What you need to do:
Start at the line in the entries below that contains "XT2: none -> 32.768kHz (N_9, N_25)", stop at the line that contains "R3: 910 (N_10, N_11) -> 910 (N_6, N_10)", and output exactly the lines in that span, both ends included.

Records from a dataset:
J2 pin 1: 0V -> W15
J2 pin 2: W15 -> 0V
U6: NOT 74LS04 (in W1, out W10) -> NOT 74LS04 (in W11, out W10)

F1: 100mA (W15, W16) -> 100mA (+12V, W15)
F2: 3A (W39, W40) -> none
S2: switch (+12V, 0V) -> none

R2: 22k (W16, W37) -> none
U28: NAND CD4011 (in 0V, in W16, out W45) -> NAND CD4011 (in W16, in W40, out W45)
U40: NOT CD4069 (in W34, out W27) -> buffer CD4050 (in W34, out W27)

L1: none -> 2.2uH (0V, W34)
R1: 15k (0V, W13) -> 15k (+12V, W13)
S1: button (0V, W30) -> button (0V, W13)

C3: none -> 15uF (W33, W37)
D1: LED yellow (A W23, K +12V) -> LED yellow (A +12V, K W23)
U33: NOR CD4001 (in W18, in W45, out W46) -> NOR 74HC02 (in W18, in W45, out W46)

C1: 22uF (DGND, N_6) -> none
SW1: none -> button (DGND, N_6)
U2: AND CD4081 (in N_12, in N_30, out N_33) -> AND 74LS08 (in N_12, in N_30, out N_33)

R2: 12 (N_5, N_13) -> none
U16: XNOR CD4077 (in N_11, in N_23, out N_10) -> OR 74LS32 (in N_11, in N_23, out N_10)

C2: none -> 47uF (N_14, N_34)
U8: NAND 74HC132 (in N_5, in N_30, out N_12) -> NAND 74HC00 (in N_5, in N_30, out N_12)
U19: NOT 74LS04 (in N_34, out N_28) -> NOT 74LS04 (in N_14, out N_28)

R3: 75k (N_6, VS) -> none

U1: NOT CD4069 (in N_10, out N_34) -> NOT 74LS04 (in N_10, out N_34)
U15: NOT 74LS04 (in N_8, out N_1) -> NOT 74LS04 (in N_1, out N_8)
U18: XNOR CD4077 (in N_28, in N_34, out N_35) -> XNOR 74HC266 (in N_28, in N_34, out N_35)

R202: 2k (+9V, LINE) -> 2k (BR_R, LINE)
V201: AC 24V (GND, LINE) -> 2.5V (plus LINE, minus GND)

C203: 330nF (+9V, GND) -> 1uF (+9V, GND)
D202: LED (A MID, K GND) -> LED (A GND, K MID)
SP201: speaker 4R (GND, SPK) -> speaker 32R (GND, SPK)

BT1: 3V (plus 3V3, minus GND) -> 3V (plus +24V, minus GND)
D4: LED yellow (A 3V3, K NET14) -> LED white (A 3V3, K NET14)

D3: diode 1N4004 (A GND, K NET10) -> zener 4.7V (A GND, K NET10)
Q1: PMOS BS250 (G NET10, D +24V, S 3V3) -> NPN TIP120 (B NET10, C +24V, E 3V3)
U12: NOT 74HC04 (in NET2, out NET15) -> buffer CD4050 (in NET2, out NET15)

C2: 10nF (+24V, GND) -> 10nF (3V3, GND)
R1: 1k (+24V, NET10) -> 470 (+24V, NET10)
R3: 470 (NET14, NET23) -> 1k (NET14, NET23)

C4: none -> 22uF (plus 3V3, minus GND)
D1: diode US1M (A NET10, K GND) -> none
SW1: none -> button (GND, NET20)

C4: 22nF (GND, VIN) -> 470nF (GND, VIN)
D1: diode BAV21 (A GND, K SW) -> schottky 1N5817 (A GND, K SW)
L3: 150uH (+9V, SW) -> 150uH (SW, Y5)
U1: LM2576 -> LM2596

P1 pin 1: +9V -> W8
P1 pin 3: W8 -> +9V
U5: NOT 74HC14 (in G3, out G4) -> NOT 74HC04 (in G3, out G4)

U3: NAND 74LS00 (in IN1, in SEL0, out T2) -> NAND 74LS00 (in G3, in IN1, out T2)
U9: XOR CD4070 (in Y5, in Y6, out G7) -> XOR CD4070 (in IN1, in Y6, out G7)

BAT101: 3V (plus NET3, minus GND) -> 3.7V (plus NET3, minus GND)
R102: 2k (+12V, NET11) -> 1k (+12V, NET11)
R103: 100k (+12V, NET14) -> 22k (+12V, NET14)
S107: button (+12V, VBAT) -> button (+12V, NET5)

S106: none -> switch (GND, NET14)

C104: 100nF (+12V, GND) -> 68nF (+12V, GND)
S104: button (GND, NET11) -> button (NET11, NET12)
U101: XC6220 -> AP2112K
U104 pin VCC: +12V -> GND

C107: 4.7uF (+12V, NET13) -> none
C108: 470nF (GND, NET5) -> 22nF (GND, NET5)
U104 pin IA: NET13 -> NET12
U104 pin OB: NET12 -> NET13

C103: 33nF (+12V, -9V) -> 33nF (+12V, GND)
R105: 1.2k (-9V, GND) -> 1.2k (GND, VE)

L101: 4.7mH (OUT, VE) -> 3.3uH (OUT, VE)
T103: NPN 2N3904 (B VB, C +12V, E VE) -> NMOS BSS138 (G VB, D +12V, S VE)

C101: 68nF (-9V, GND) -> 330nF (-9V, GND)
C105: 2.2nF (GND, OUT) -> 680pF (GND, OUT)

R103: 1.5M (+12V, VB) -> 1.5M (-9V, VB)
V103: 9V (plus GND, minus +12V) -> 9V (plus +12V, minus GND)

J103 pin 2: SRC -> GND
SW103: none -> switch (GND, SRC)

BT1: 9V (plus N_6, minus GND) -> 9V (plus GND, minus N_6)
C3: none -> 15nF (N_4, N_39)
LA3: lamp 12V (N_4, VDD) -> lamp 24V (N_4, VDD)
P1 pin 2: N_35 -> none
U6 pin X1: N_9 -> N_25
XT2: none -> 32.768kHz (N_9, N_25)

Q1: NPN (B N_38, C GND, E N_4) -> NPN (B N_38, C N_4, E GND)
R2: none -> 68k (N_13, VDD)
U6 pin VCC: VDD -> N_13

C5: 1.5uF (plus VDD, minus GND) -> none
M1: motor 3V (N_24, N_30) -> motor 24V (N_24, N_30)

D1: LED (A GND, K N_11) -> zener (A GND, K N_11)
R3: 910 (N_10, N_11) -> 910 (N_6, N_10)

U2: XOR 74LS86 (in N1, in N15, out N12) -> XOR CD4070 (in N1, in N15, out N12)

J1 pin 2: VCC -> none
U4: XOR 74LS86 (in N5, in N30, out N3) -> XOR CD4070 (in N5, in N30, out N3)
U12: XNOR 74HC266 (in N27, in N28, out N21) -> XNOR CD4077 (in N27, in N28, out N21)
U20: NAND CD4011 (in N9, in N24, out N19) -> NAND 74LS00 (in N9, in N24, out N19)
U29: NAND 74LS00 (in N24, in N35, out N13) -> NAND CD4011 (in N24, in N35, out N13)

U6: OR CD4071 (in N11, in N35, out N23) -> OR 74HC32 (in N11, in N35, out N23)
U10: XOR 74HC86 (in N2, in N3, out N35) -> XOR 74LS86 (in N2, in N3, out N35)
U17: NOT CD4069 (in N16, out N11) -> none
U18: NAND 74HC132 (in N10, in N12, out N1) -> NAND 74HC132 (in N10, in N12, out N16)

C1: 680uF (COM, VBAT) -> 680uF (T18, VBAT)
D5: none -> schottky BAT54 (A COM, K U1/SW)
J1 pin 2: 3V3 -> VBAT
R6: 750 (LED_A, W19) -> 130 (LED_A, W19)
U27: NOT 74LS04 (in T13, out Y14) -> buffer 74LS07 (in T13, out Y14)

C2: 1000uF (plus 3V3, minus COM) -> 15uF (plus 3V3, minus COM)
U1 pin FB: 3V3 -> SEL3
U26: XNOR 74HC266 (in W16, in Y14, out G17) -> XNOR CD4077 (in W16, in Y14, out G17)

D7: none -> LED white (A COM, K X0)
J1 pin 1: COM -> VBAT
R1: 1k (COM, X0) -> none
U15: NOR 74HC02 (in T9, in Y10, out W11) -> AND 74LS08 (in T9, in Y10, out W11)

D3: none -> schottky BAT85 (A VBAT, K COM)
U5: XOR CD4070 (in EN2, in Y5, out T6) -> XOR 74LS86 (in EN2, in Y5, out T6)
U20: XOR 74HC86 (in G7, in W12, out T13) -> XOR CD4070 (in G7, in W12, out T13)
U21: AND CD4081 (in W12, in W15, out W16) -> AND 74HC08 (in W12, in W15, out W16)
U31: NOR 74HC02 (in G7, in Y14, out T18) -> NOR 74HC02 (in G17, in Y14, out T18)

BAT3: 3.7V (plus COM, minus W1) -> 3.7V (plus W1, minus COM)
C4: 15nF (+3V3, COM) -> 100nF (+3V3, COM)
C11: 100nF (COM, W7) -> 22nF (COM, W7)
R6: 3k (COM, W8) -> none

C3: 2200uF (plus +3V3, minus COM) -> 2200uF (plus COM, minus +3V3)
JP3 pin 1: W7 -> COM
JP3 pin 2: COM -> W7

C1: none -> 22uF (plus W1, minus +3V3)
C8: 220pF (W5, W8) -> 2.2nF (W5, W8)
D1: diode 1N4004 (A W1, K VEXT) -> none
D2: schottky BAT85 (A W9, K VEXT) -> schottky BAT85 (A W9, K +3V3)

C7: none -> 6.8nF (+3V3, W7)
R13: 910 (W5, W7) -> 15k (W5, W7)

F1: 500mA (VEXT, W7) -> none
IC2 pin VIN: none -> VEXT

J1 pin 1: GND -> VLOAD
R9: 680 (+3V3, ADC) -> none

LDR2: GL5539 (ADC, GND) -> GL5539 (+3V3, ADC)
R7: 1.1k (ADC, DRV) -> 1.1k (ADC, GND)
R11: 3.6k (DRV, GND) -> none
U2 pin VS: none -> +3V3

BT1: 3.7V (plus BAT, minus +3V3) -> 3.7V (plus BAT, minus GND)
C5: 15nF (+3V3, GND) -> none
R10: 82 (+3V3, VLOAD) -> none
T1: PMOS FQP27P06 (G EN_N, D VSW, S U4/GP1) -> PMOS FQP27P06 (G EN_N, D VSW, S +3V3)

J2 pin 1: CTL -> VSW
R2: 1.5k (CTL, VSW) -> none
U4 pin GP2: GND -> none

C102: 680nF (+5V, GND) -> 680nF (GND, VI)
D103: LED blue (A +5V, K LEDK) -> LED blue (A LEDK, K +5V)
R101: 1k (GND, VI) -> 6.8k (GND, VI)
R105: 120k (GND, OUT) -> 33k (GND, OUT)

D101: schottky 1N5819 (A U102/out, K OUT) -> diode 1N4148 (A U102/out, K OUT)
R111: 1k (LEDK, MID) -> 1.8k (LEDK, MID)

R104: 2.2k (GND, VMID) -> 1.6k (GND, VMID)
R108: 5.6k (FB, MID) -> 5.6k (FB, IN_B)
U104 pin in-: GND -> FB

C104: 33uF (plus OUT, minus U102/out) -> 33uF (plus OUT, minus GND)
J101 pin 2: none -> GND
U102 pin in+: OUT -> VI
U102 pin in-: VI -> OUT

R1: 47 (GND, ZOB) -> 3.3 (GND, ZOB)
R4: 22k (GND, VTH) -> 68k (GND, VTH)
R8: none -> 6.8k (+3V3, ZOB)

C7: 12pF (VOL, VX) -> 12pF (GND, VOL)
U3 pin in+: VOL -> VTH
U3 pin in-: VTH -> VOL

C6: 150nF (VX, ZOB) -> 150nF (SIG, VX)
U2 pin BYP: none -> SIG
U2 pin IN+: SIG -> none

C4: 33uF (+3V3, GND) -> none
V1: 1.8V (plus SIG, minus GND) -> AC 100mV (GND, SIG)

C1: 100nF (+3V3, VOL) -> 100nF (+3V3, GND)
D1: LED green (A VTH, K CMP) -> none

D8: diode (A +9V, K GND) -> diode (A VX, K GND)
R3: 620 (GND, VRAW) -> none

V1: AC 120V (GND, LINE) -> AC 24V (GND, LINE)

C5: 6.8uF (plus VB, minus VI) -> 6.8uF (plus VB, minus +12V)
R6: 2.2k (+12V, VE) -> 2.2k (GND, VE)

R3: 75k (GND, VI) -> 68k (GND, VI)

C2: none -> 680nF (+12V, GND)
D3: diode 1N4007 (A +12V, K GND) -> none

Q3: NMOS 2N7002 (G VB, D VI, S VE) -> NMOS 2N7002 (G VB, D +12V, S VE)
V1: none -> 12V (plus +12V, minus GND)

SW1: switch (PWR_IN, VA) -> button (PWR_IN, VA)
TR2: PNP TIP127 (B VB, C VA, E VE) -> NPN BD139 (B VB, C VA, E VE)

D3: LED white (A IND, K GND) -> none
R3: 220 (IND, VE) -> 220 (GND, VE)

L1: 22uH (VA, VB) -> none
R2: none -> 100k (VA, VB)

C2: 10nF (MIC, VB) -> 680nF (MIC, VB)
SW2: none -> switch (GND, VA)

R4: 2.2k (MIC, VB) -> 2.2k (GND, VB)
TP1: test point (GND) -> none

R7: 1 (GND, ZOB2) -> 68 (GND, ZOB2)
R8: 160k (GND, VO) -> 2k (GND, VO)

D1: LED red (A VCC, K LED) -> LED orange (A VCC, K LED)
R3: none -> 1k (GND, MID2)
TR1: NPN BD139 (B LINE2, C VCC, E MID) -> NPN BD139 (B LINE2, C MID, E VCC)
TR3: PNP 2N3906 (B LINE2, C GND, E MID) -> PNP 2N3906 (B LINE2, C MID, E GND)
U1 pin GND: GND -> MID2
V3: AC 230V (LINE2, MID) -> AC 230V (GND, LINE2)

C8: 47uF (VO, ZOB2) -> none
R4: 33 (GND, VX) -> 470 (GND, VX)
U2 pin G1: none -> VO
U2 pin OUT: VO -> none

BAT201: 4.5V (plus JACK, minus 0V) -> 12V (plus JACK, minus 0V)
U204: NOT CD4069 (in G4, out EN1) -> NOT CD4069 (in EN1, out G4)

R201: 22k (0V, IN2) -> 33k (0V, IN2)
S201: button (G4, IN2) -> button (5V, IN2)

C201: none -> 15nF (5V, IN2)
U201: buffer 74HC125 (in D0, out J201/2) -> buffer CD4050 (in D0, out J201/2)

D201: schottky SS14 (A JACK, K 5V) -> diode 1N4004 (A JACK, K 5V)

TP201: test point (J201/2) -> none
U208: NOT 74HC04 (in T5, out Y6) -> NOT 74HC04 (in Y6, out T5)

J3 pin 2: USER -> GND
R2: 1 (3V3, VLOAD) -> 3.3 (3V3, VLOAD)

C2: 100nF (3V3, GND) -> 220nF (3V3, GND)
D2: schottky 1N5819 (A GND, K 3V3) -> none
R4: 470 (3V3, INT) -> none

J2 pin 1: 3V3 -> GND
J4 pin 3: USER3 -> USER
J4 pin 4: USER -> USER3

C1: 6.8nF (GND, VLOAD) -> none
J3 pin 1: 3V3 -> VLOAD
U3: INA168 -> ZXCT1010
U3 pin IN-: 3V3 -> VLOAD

Solution for this task:
XT2: none -> 32.768kHz (N_9, N_25)

Q1: NPN (B N_38, C GND, E N_4) -> NPN (B N_38, C N_4, E GND)
R2: none -> 68k (N_13, VDD)
U6 pin VCC: VDD -> N_13

C5: 1.5uF (plus VDD, minus GND) -> none
M1: motor 3V (N_24, N_30) -> motor 24V (N_24, N_30)

D1: LED (A GND, K N_11) -> zener (A GND, K N_11)
R3: 910 (N_10, N_11) -> 910 (N_6, N_10)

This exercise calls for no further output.